» **About this exercise**:
From the line containing "C3: 100nF (AGND, VS) -> 15nF (AGND, VS)" through the final line of the records, reproduce every line exactly.

» **Given records**:
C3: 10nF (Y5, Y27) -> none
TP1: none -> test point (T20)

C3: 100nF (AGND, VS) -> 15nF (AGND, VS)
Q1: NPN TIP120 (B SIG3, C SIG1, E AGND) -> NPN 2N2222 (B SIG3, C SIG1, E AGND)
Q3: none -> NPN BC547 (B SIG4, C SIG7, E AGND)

» **Task solution**:
C3: 100nF (AGND, VS) -> 15nF (AGND, VS)
Q1: NPN TIP120 (B SIG3, C SIG1, E AGND) -> NPN 2N2222 (B SIG3, C SIG1, E AGND)
Q3: none -> NPN BC547 (B SIG4, C SIG7, E AGND)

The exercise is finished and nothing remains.